### Prompt
If a line in the entries below holds the string "turned", copy it.
⟨
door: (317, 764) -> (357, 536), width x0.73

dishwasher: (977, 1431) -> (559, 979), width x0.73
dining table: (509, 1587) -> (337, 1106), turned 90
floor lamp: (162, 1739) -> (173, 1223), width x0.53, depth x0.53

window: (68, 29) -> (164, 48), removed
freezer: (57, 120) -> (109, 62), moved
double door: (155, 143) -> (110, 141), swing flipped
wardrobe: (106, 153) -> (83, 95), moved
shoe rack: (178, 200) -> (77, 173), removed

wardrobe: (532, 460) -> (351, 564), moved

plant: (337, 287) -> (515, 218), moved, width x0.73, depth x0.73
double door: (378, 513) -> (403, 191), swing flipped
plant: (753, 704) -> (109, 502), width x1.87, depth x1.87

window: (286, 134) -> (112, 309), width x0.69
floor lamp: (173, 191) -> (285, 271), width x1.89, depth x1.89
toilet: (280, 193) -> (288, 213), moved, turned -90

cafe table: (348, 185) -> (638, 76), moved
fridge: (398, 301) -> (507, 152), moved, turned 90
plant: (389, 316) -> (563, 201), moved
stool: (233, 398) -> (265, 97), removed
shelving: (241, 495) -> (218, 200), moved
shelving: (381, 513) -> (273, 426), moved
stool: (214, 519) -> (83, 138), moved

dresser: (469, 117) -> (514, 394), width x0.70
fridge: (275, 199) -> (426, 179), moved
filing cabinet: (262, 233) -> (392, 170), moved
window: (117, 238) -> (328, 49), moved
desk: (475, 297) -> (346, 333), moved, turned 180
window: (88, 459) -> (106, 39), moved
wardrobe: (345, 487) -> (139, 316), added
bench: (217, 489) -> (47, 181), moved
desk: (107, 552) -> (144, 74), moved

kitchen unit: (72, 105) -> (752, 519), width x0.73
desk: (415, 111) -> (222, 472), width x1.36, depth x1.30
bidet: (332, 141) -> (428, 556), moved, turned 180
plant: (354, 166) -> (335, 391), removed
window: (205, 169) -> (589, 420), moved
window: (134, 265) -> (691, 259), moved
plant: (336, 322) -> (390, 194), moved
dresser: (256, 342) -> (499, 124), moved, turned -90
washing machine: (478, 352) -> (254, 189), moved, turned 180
⟩
### Reply to the task
dining table: (509, 1587) -> (337, 1106), turned 90
toilet: (280, 193) -> (288, 213), moved, turned -90
fridge: (398, 301) -> (507, 152), moved, turned 90
desk: (475, 297) -> (346, 333), moved, turned 180
bidet: (332, 141) -> (428, 556), moved, turned 180
dresser: (256, 342) -> (499, 124), moved, turned -90
washing machine: (478, 352) -> (254, 189), moved, turned 180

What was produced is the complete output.